For the data below, transcribe the part that opens with the line containing "camera: 20 degrees left, 5 degrees up" and closes with the line containing "(825, 287) = (287, 504): blue", exactly and with no pictures.

*** Data in this exercise Section Begins ***

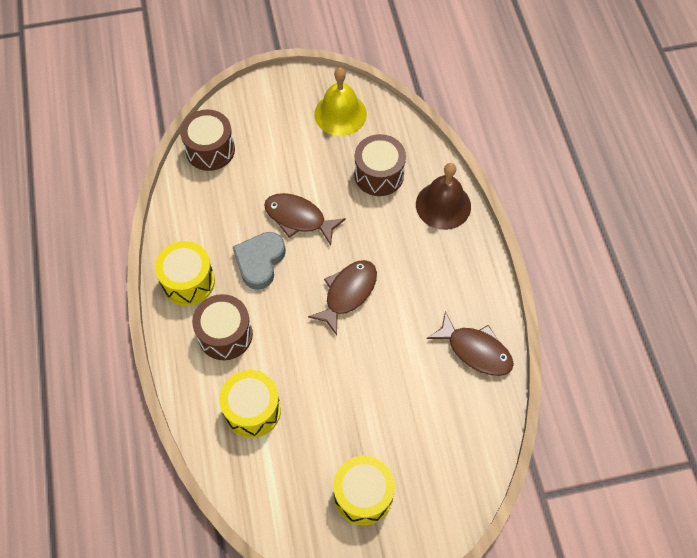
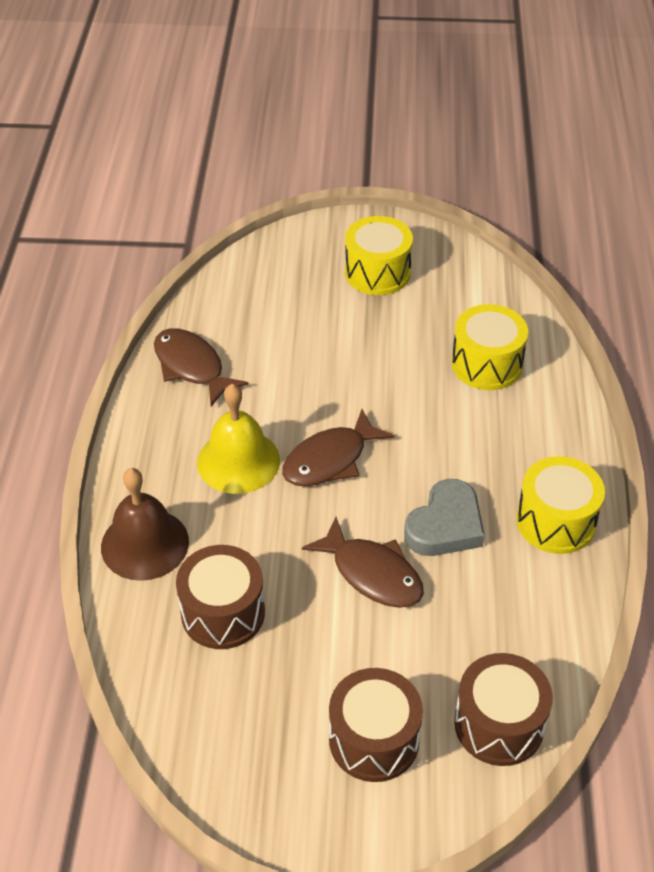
camera: 165 degrees left, 15 degrees down
(225, 334) = (510, 447): brown drum -> brown drum (374, 739)
(340, 114) = (248, 739): yellow bell -> yellow bell (238, 461)

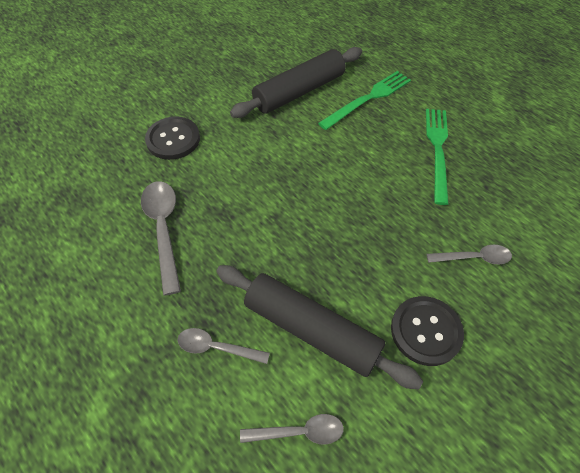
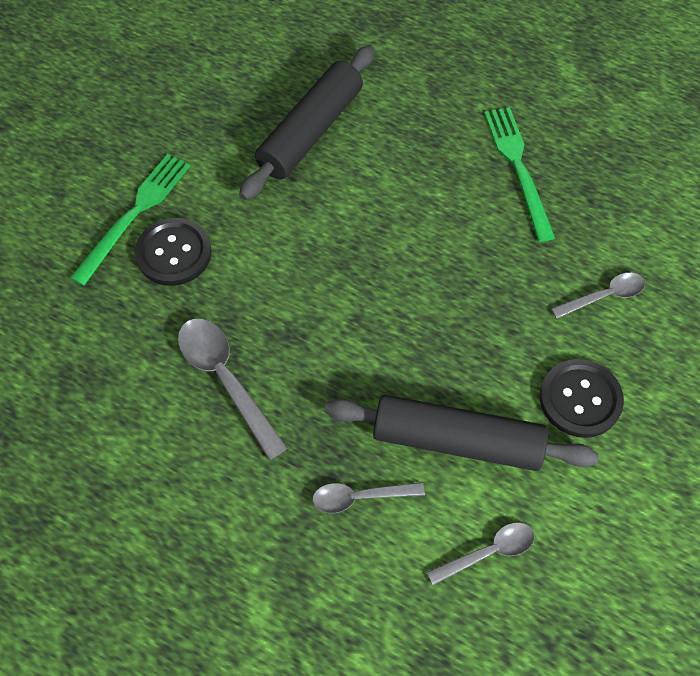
camera: 20 degrees left, 5 degrees up
(368, 99) = (405, 117): green fork -> green fork (134, 214)

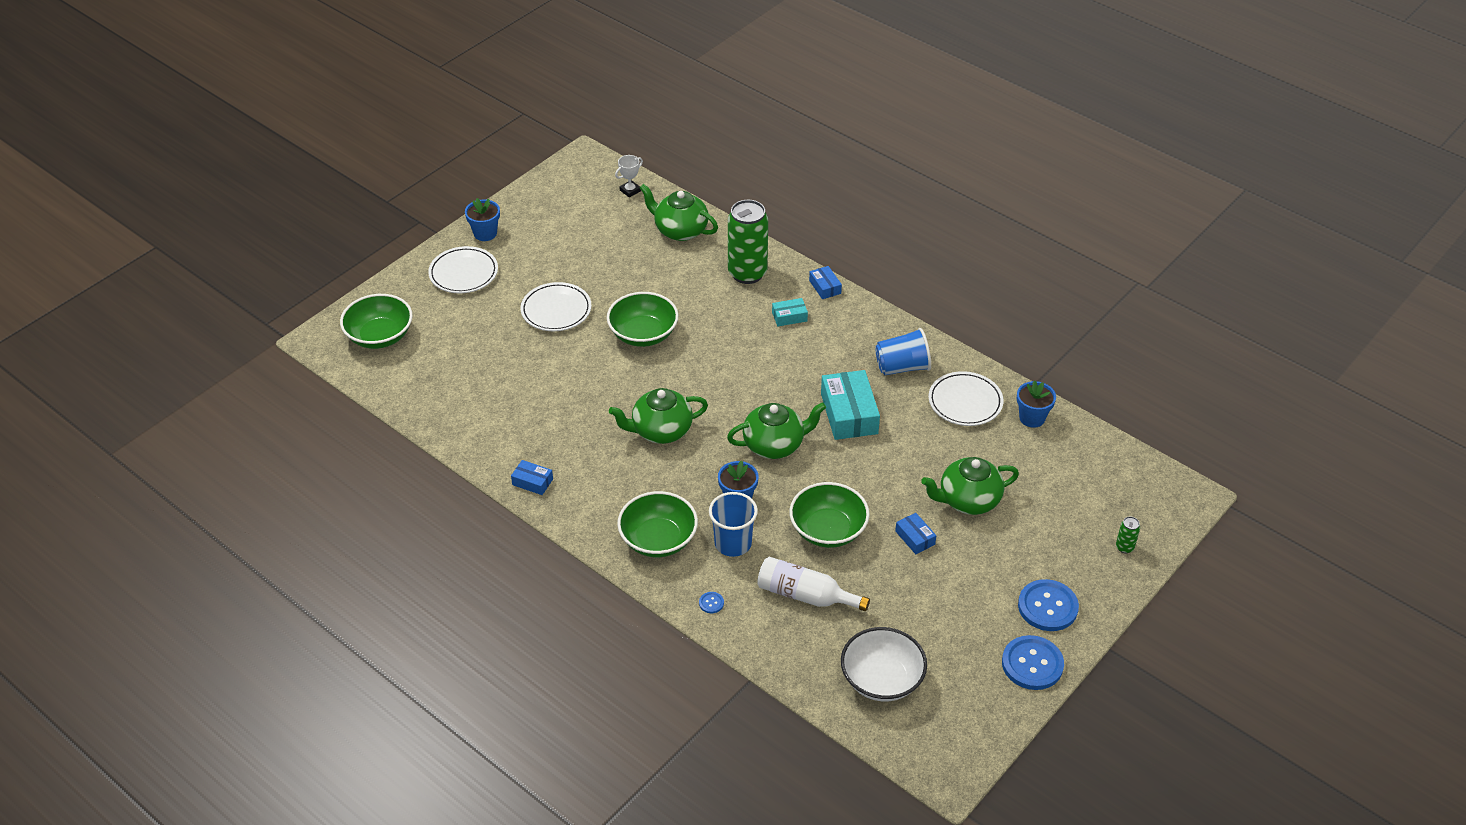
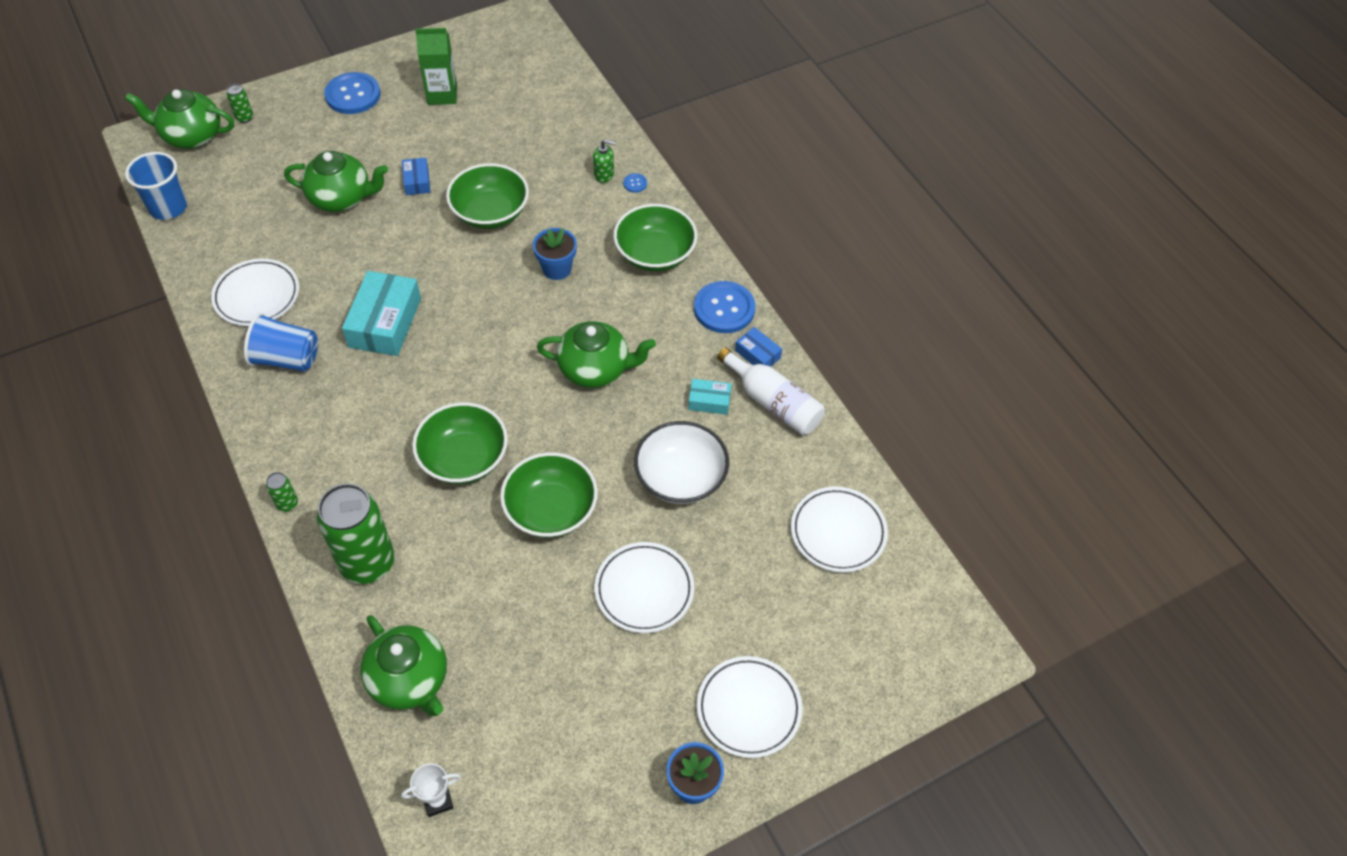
camera: 160 degrees left, 10 degrees up
(380, 336) = (890, 629): green bowl -> green bowl (464, 458)
(430, 379) = (838, 532): none -> white plate
(733, 543) = (586, 228): blue cup -> blue cup (168, 207)
(746, 603) = (604, 174): none -> green soap dispenser
(774, 445) = (485, 313): green teapot -> green teapot (192, 136)
(789, 317) = (361, 473): turquoise box -> turquoise box (709, 401)
(805, 595) = (548, 164): white bottle -> white bottle (773, 402)
(825, 287) = (287, 504): blue box -> green can
(882, 679) = (528, 86): white bowl -> white bowl (680, 477)
(961, 638) = (442, 94): none -> green carton
(1032, 418) = (207, 256): blue flower pot -> none
(1032, 664) = (402, 61): blue button -> blue button (724, 309)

*** Data in this exercise Section Ends ***

Final answer:
camera: 20 degrees left, 5 degrees up
(368, 99) = (405, 117): green fork -> green fork (134, 214)

camera: 160 degrees left, 10 degrees up
(380, 336) = (890, 629): green bowl -> green bowl (464, 458)
(430, 379) = (838, 532): none -> white plate
(733, 543) = (586, 228): blue cup -> blue cup (168, 207)
(746, 603) = (604, 174): none -> green soap dispenser
(774, 445) = (485, 313): green teapot -> green teapot (192, 136)
(789, 317) = (361, 473): turquoise box -> turquoise box (709, 401)
(805, 595) = (548, 164): white bottle -> white bottle (773, 402)
(825, 287) = (287, 504): blue box -> green can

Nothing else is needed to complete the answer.